- YOUR GOAL:
Read through the listing below and return only the lines containing "spinning".

(SUPPLIED ENTRIES begins)

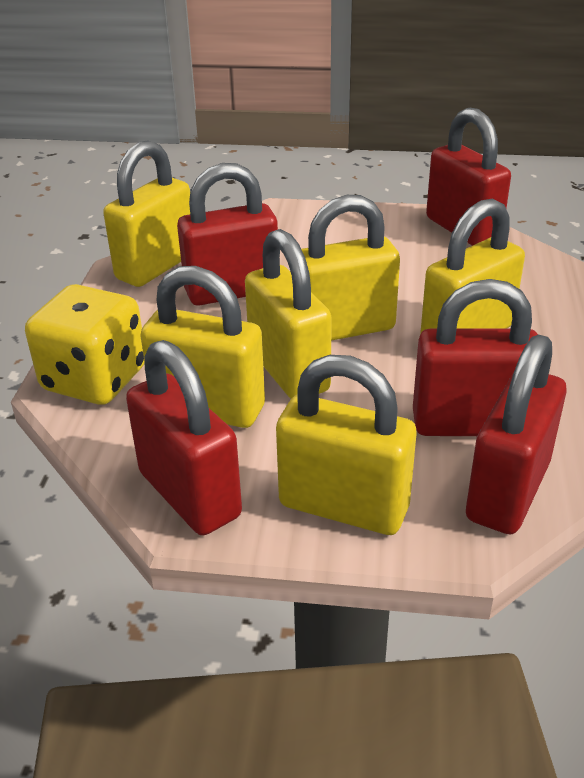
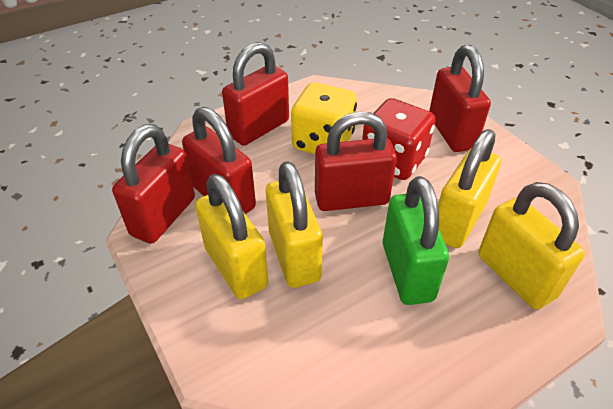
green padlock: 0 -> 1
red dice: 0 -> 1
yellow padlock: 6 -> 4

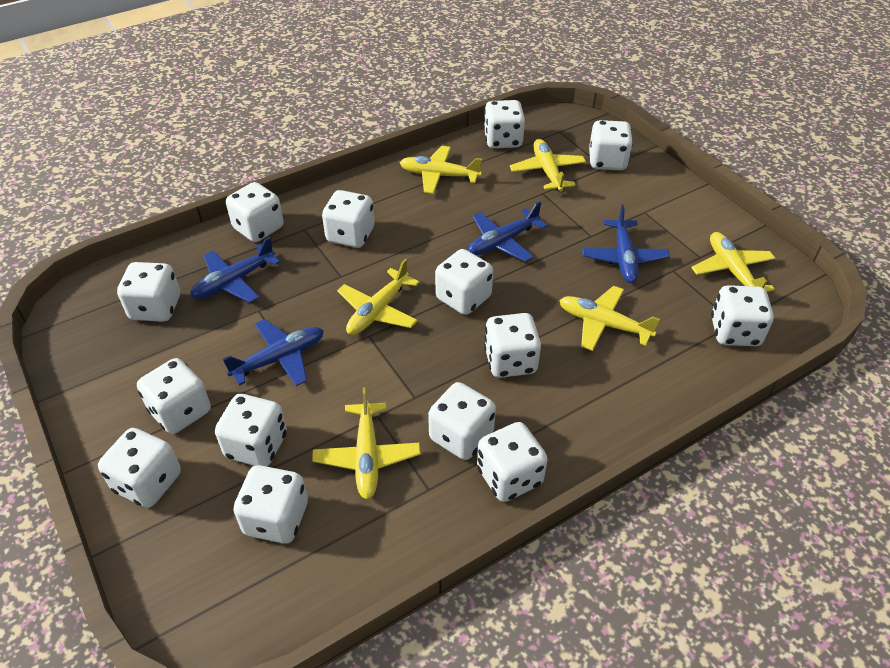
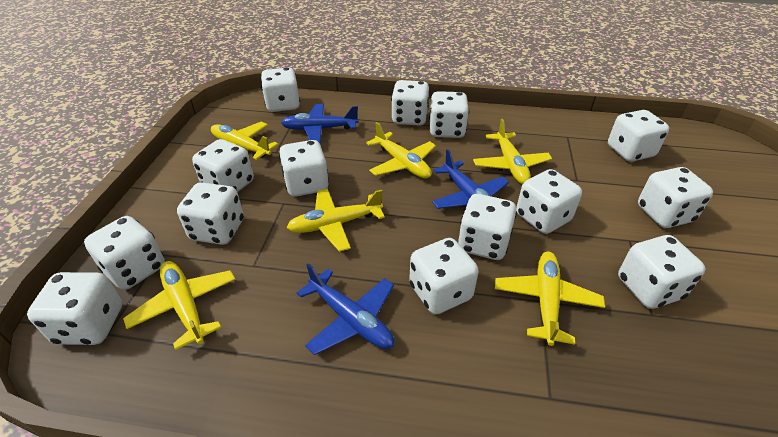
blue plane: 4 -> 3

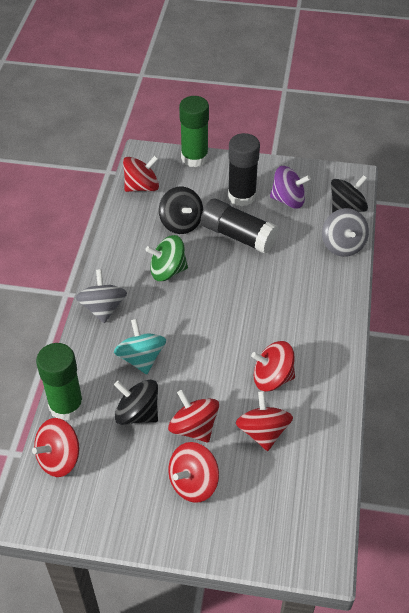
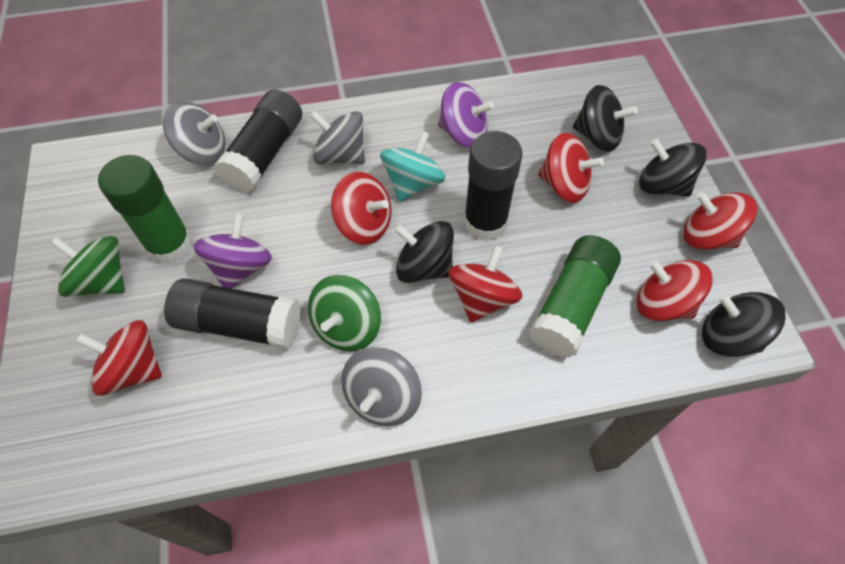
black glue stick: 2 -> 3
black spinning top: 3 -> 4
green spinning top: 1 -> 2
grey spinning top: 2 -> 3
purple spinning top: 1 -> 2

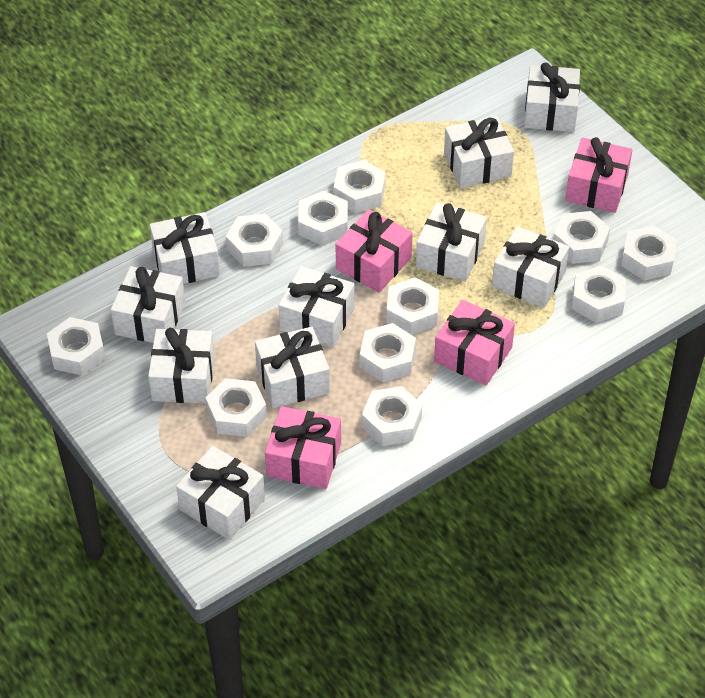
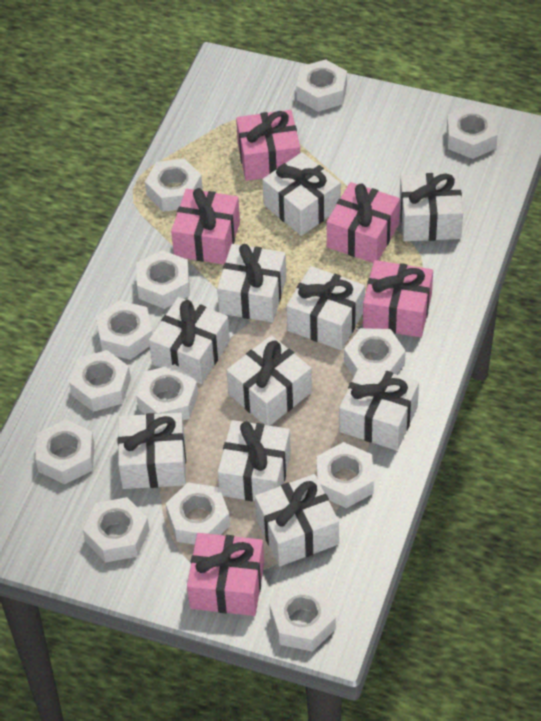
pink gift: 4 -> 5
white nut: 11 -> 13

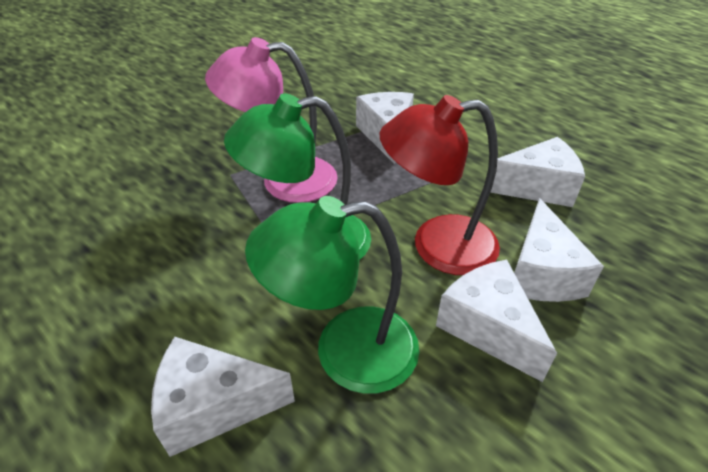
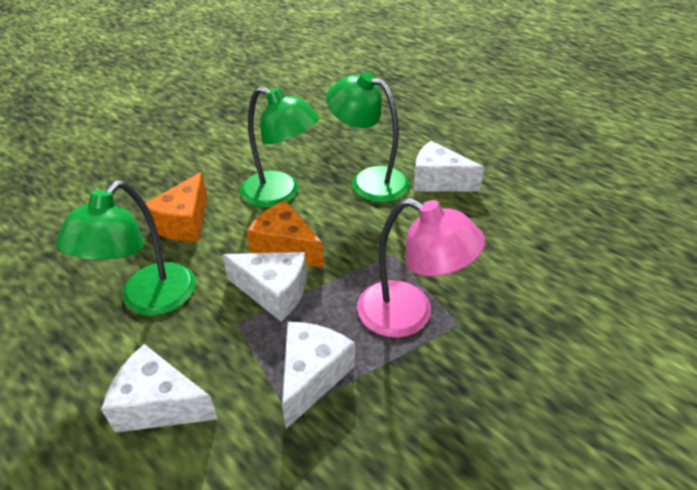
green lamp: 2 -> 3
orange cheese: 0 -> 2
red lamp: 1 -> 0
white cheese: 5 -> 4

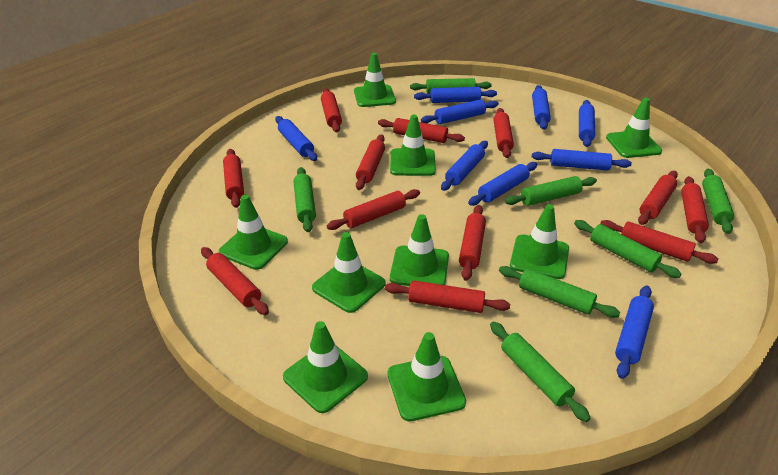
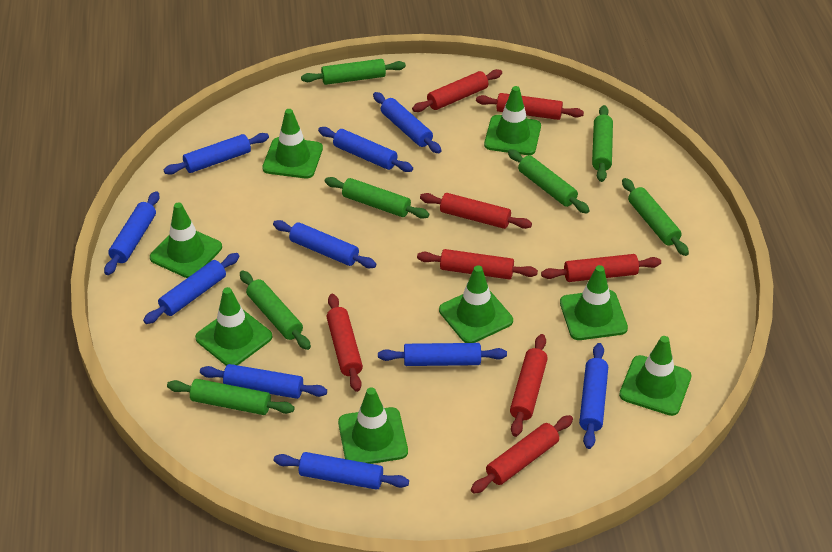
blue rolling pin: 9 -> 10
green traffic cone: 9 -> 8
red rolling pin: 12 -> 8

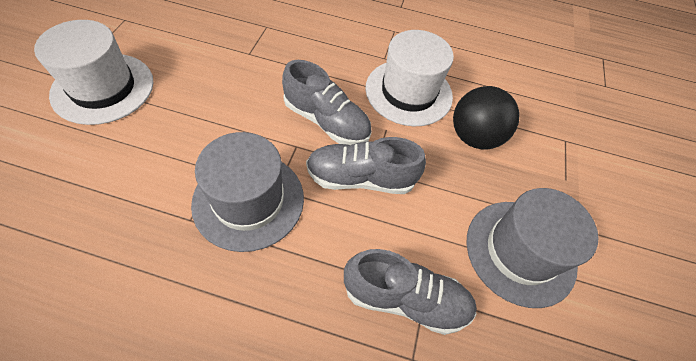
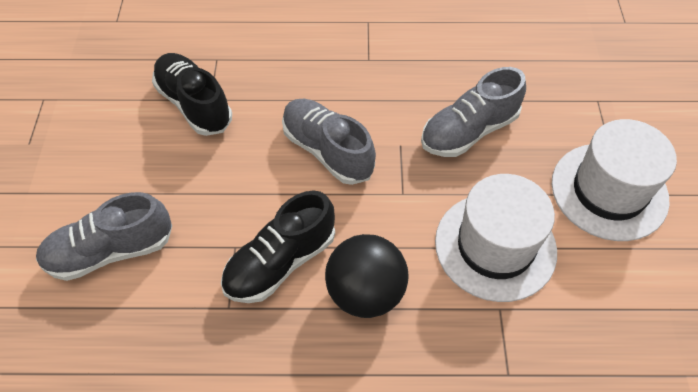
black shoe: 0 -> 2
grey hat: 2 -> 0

(SUPPLIED ENTRIES ends)

- RESPONSE TO THE EXERCISE:
black spinning top: 3 -> 4
green spinning top: 1 -> 2
grey spinning top: 2 -> 3
purple spinning top: 1 -> 2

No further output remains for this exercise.